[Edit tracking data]
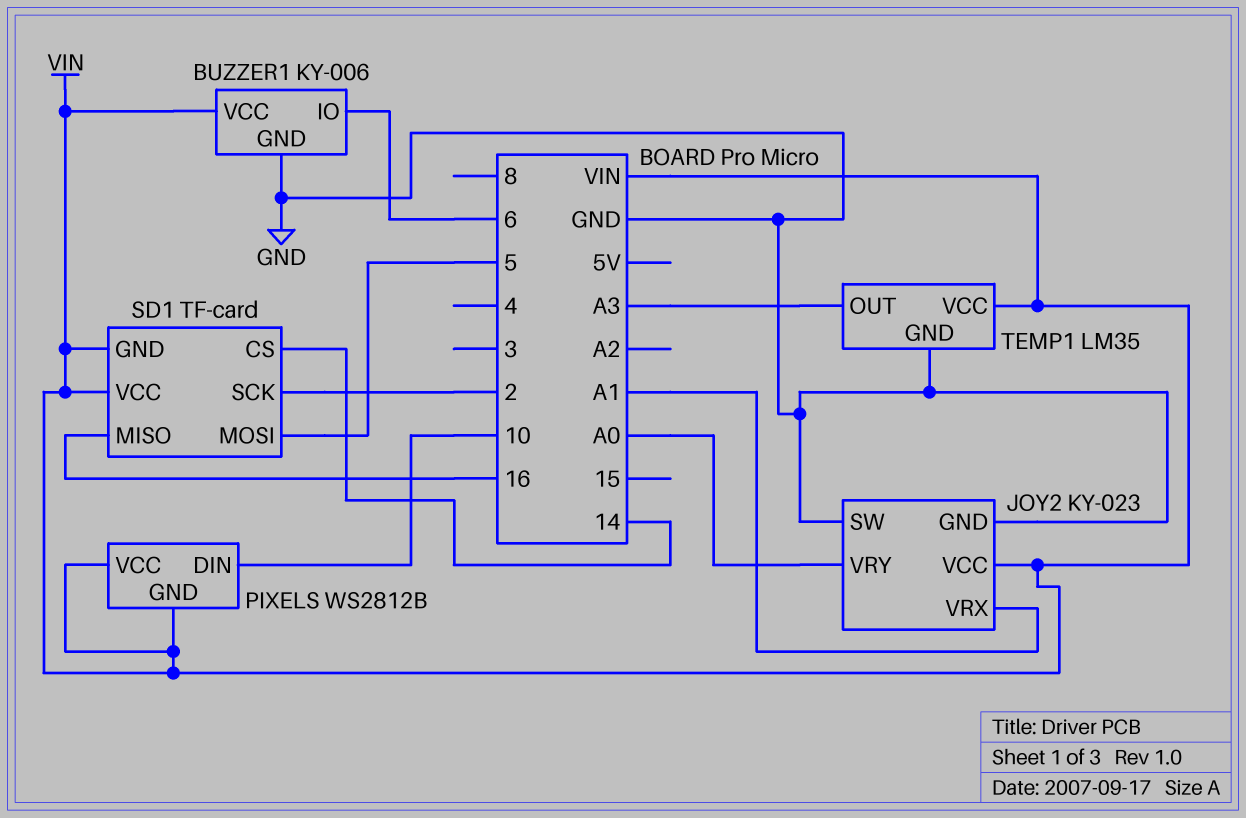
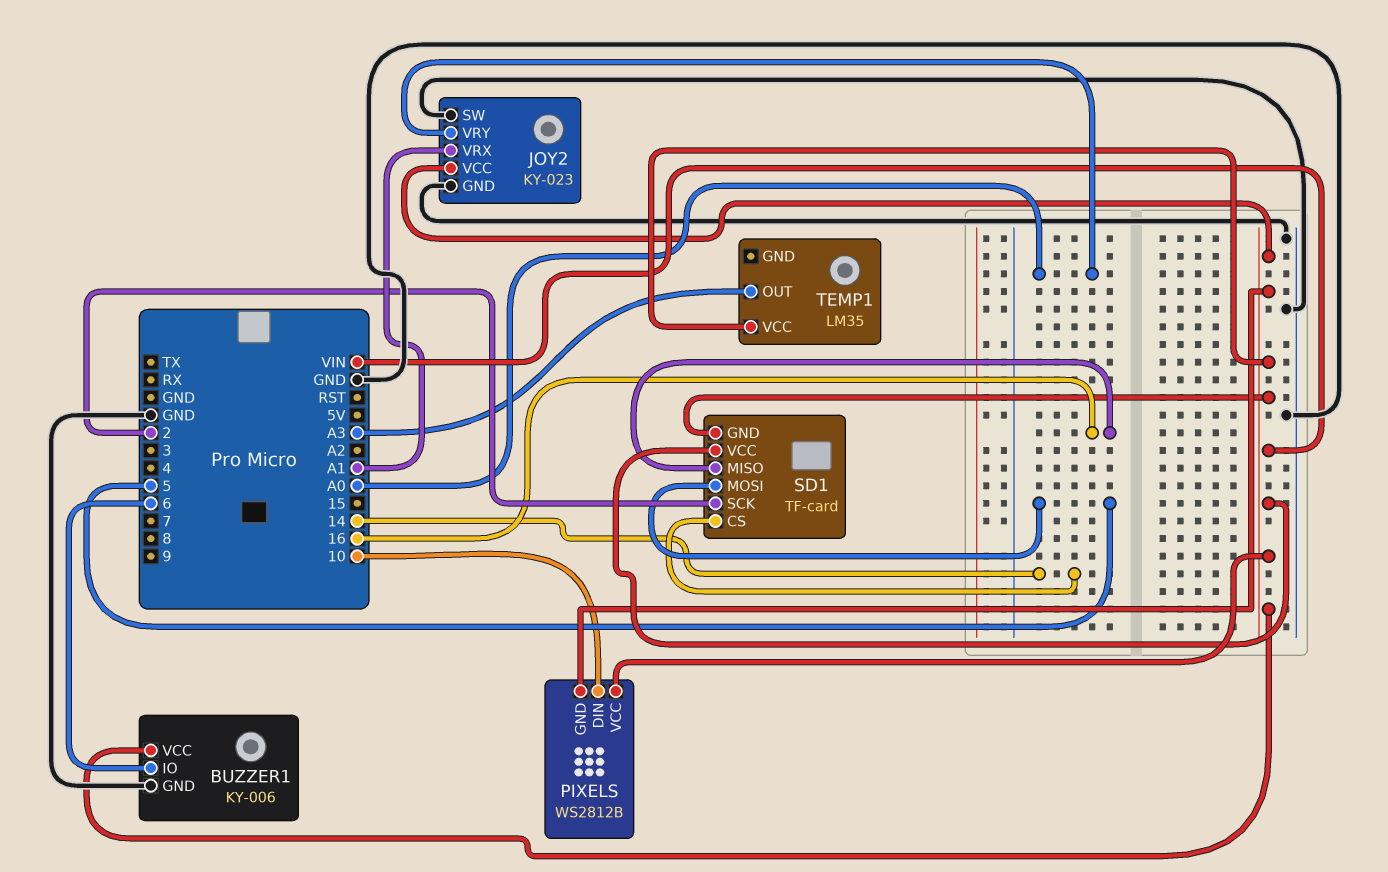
TEMP1 pin GND: GND -> none

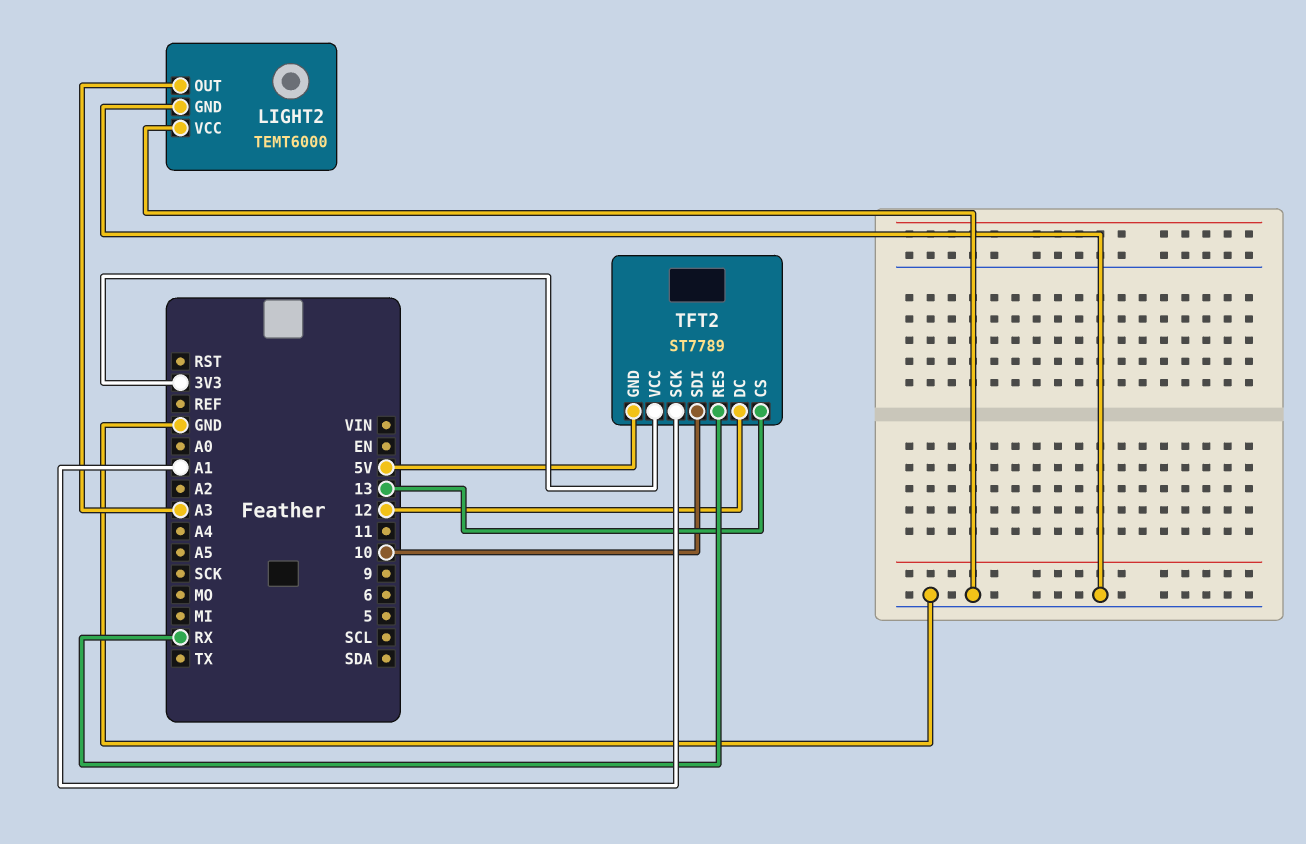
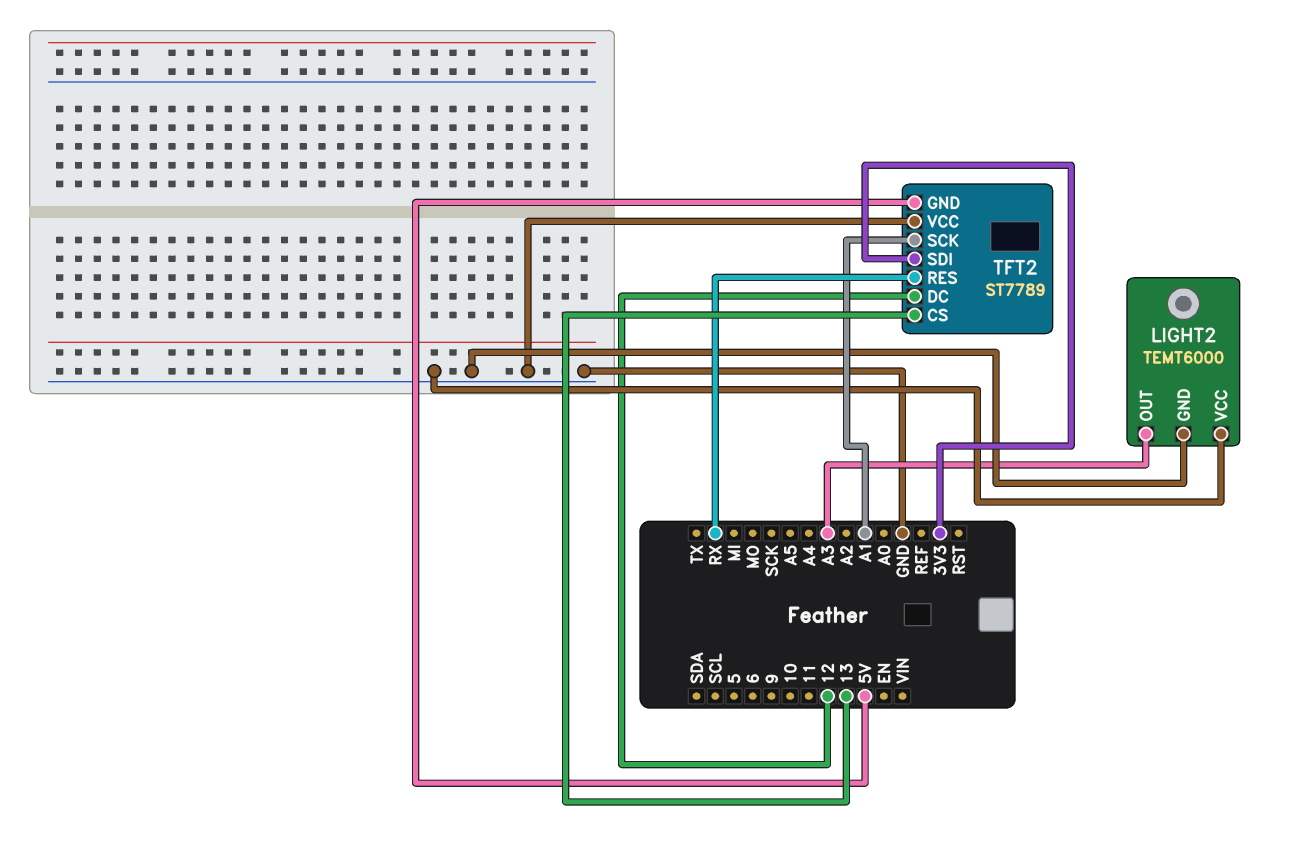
TFT2 pin SDI: 10 -> 3V3
TFT2 pin VCC: 3V3 -> GND

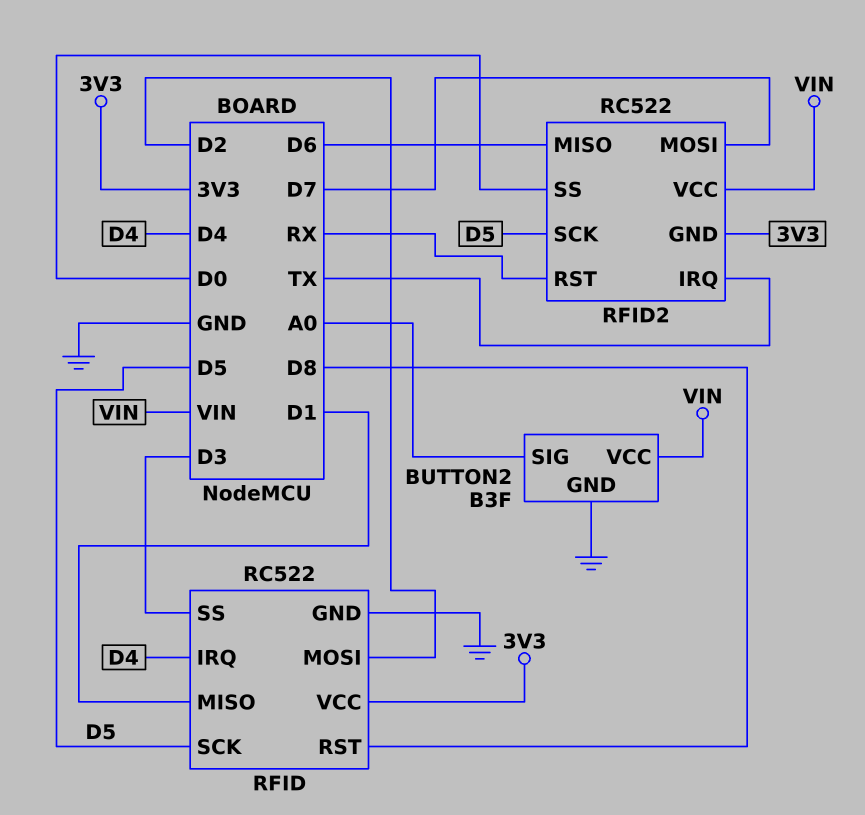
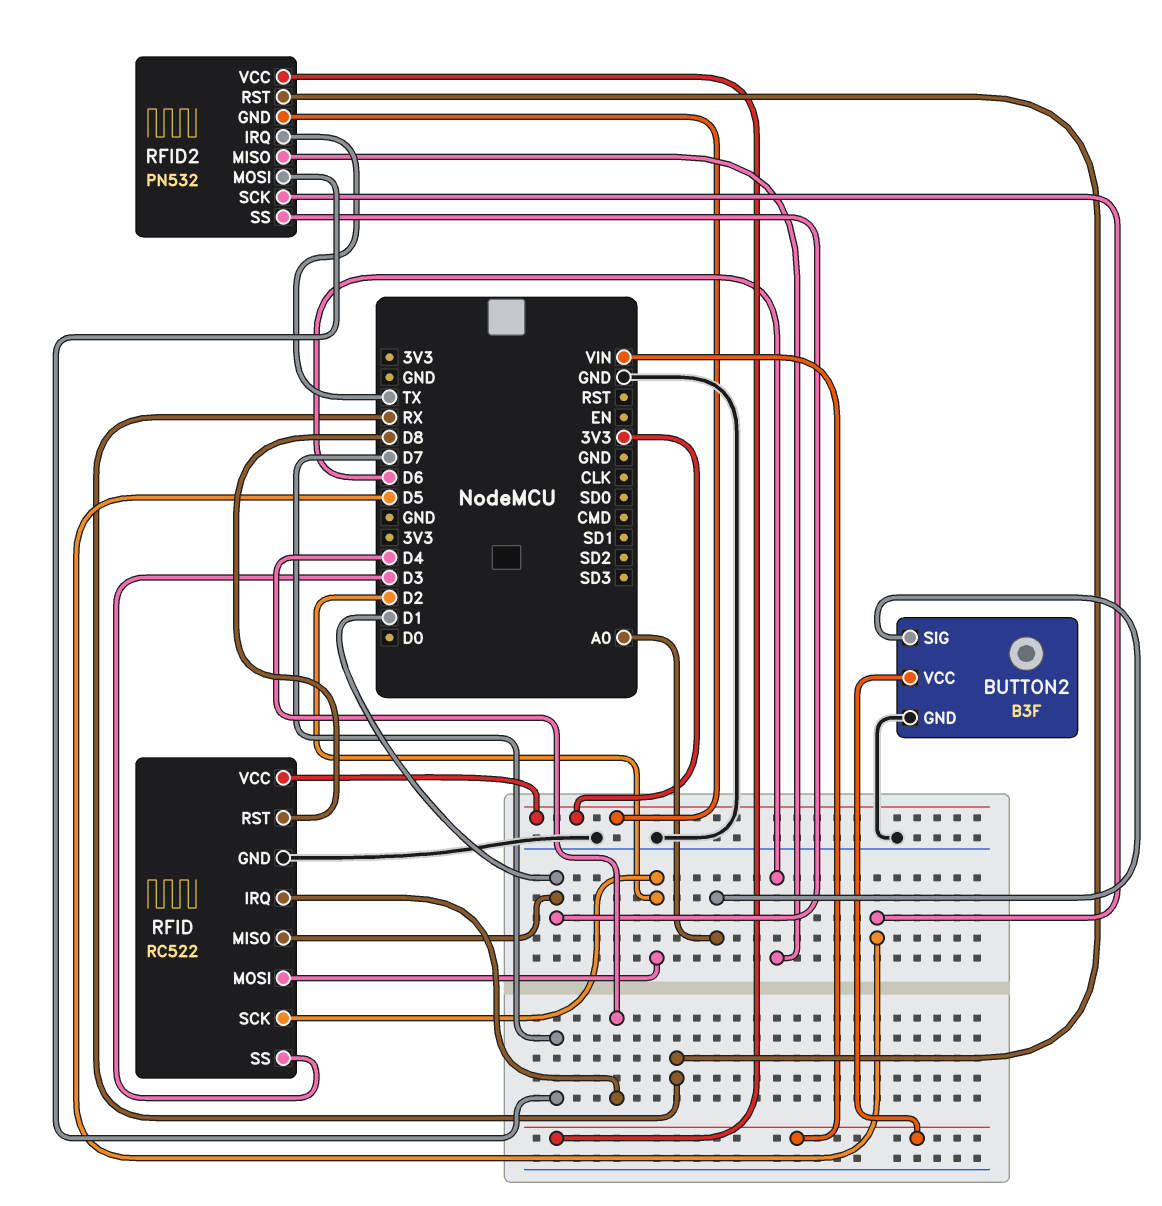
RFID pin SCK: D5 -> D2
RFID2: RC522 -> PN532
RFID2 pin SS: D0 -> D1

## WHAT YOU SHOULD DO
Transcribe all entries above exactly. Drop the pictures.

## OUTPUT FOR THIS TASK
TEMP1 pin GND: GND -> none

TFT2 pin SDI: 10 -> 3V3
TFT2 pin VCC: 3V3 -> GND

RFID pin SCK: D5 -> D2
RFID2: RC522 -> PN532
RFID2 pin SS: D0 -> D1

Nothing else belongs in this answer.